_Your goal_
Give all of the data below again exactly, and drop the images.

====== Recorded information ======

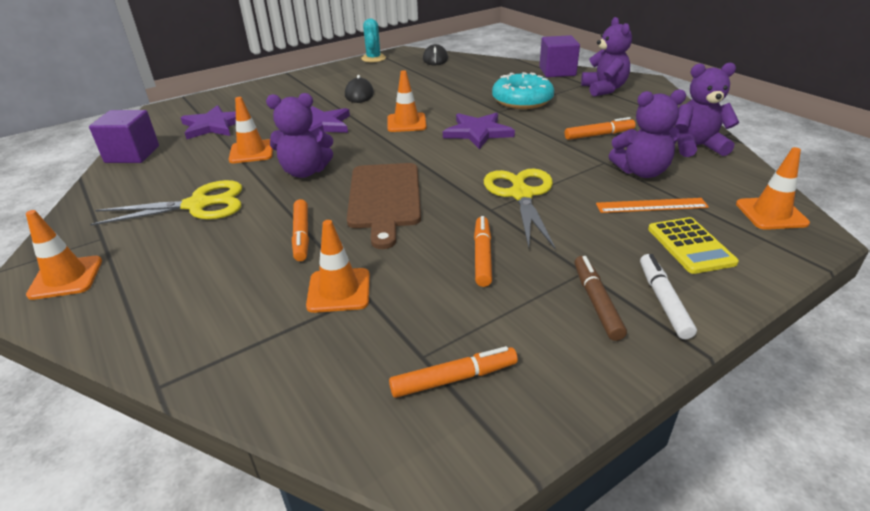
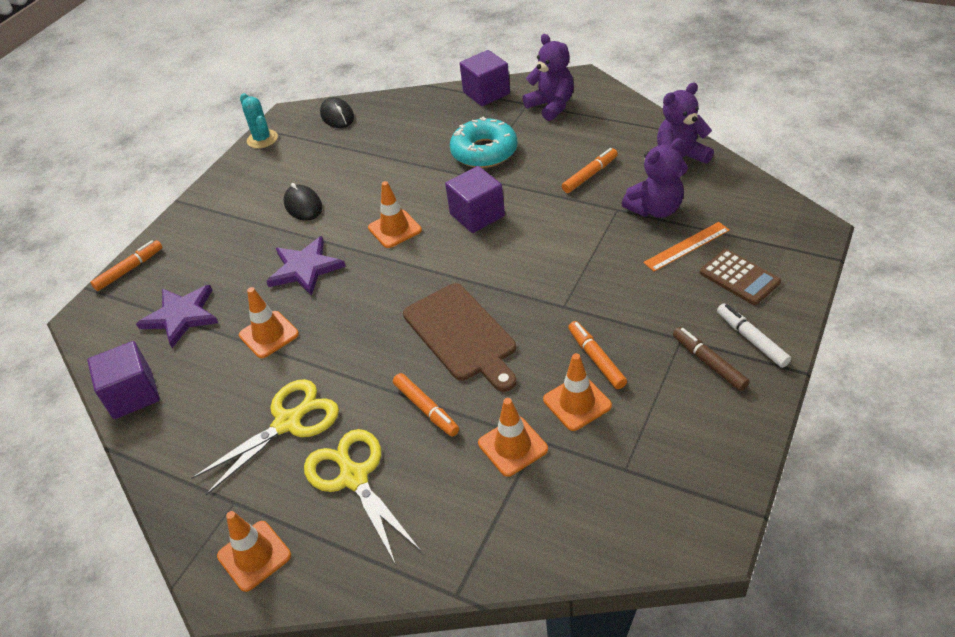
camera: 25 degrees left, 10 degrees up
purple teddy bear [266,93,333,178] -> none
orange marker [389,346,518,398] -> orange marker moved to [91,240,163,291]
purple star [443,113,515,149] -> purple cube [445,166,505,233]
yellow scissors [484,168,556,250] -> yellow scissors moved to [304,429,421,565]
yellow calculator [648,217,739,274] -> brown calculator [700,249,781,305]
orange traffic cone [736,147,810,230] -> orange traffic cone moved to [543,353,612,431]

======

_Task result_
camera: 25 degrees left, 10 degrees up
purple teddy bear [266,93,333,178] -> none
orange marker [389,346,518,398] -> orange marker moved to [91,240,163,291]
purple star [443,113,515,149] -> purple cube [445,166,505,233]
yellow scissors [484,168,556,250] -> yellow scissors moved to [304,429,421,565]
yellow calculator [648,217,739,274] -> brown calculator [700,249,781,305]
orange traffic cone [736,147,810,230] -> orange traffic cone moved to [543,353,612,431]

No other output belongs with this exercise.